Problem requirements =>
Rewrite the records from the line holding "bolted (139, 309)" through the line holding "Gunter [277, 594]", inclusive, with "flatcar" changed to "boxcar" and all else unchanged. Return only those lines, without the pictures.

Supplied records =>
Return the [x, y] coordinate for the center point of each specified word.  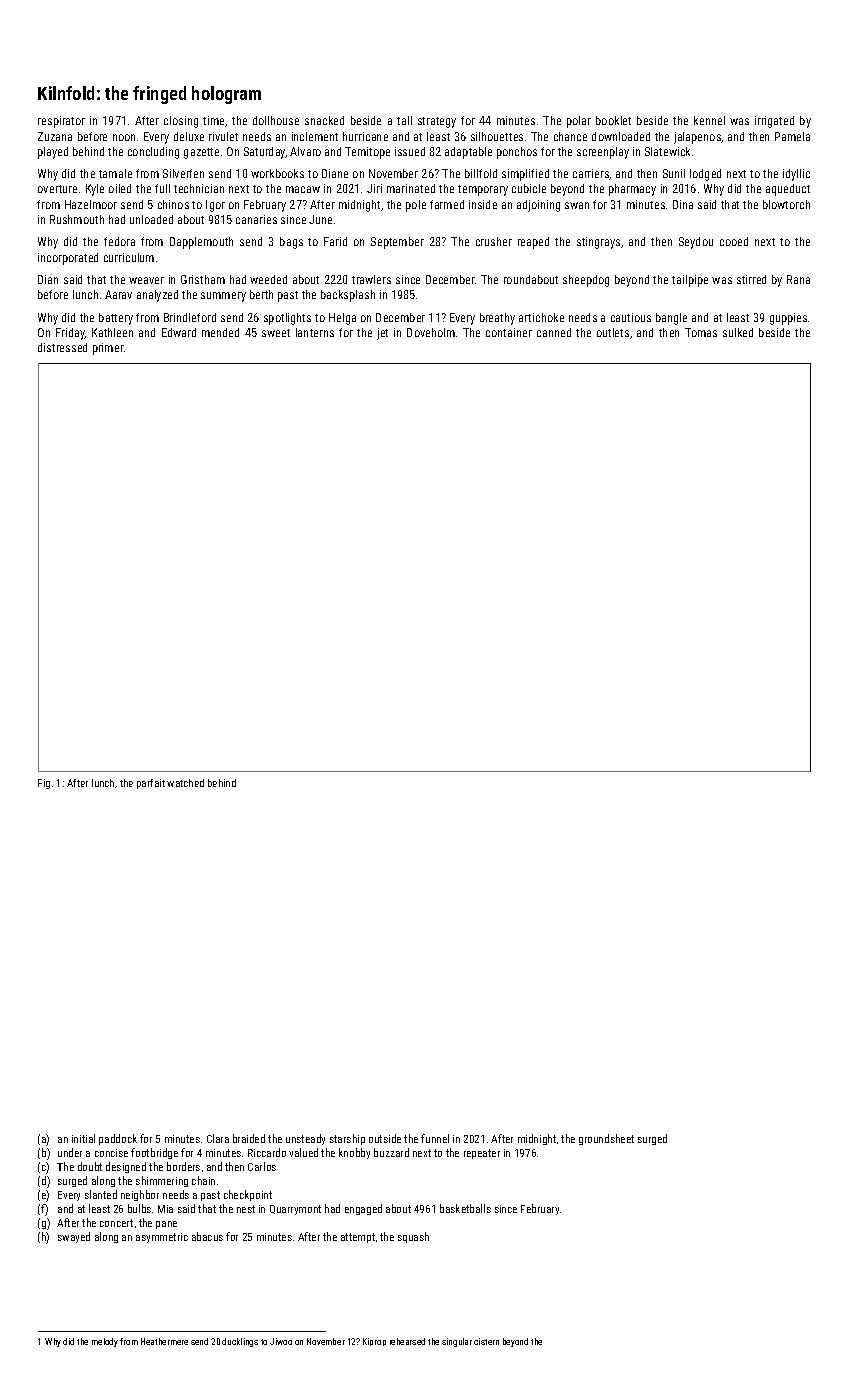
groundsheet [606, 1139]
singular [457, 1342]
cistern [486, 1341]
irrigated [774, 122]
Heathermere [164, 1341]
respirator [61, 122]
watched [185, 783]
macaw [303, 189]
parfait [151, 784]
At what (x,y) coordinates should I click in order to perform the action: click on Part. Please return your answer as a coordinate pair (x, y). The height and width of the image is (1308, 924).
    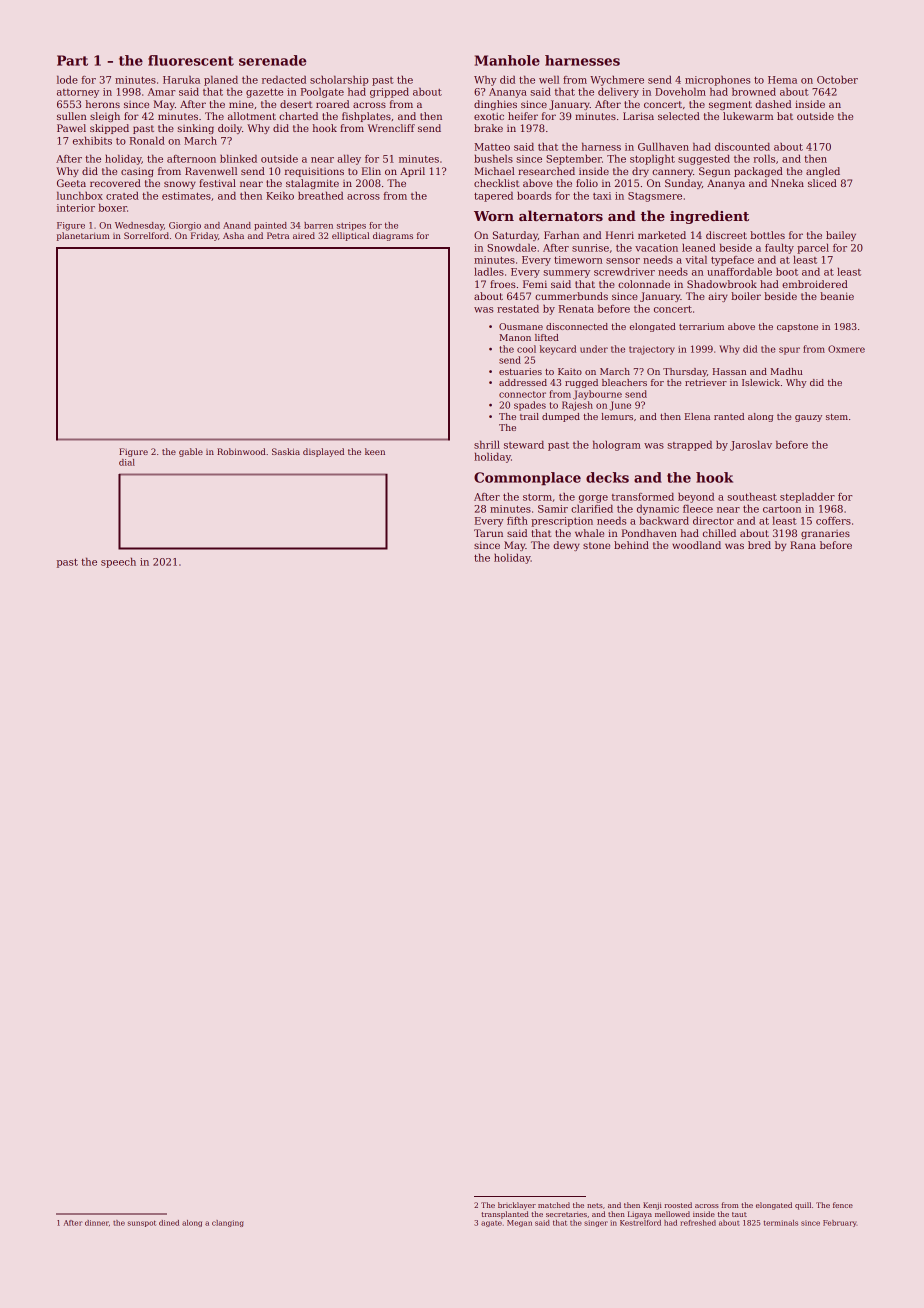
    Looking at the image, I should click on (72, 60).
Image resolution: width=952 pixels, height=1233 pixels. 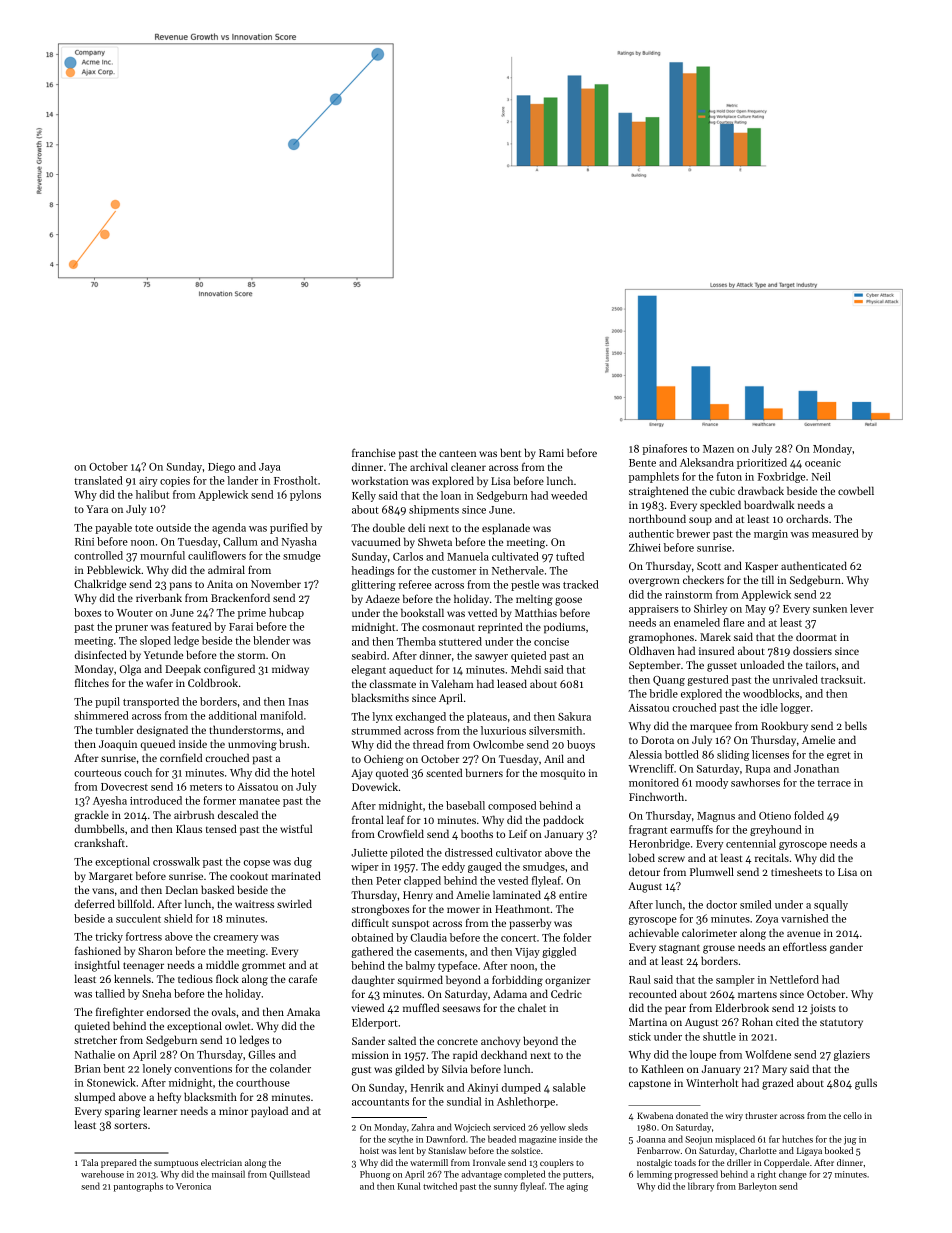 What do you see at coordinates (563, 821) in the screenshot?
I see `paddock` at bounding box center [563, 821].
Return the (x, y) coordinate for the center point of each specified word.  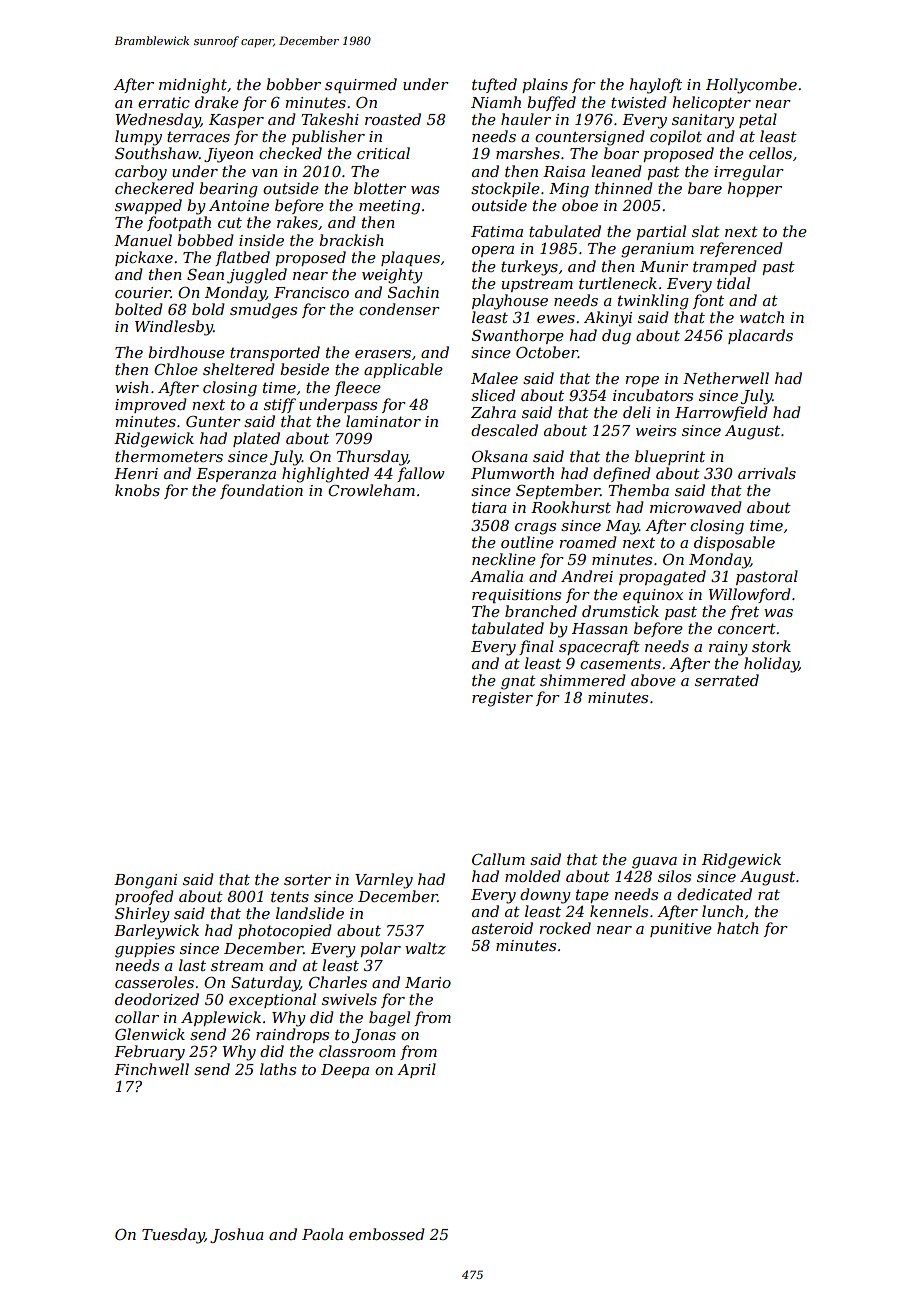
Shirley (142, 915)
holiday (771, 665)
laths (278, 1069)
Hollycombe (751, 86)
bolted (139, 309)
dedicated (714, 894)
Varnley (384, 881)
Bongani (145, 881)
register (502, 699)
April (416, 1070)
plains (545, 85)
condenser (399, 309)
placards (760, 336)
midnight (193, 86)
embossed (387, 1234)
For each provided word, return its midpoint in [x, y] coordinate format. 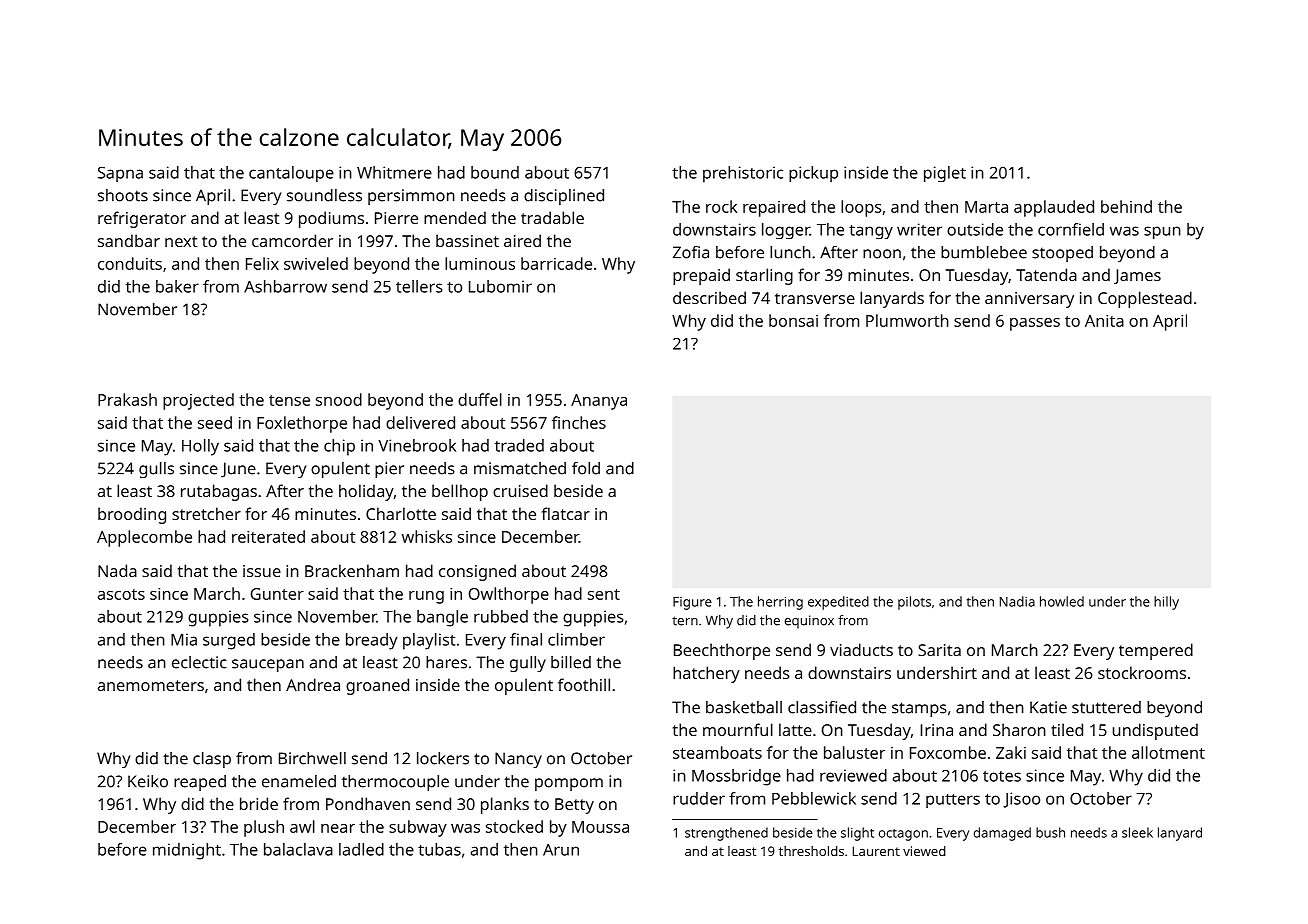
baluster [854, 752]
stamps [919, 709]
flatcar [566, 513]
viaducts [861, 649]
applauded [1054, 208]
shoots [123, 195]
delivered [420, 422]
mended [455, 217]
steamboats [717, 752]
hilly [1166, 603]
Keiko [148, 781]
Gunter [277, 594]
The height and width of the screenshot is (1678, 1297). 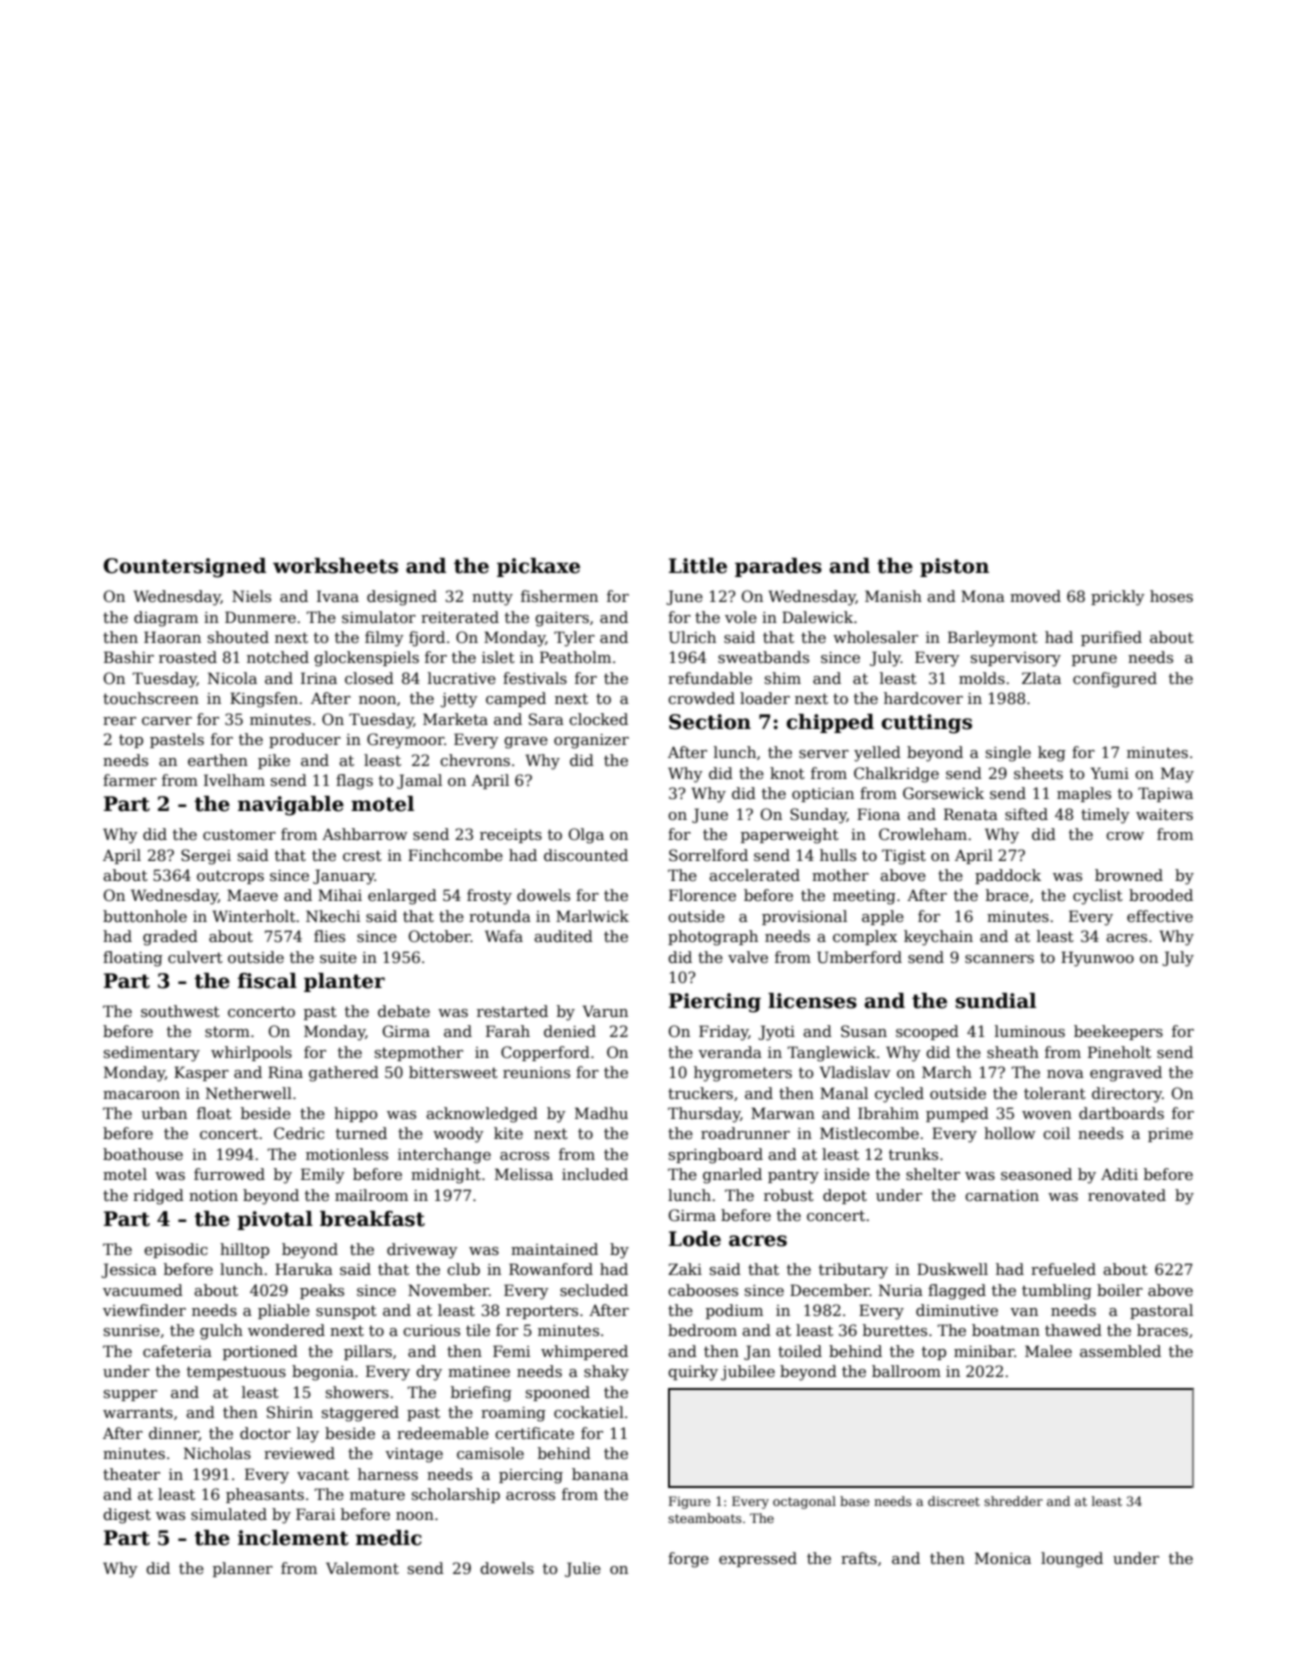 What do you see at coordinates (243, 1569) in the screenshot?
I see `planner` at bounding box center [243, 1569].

Result =>
bolted (139, 309)
dedicated (714, 894)
Varnley (384, 881)
Bongani (145, 881)
register (502, 699)
April (416, 1070)
plains (545, 85)
condenser (399, 309)
placards (760, 336)
midnight (193, 86)
embossed (387, 1234)
For each provided word, return its midpoint in [x, y] coordinate format. 
baluster [854, 752]
stamps [919, 709]
boxcar [566, 513]
viaducts [861, 649]
applauded [1054, 208]
shoots [123, 195]
delivered [420, 422]
mended [455, 217]
steamboats [717, 752]
hilly [1166, 603]
Keiko [148, 781]
Gunter [277, 594]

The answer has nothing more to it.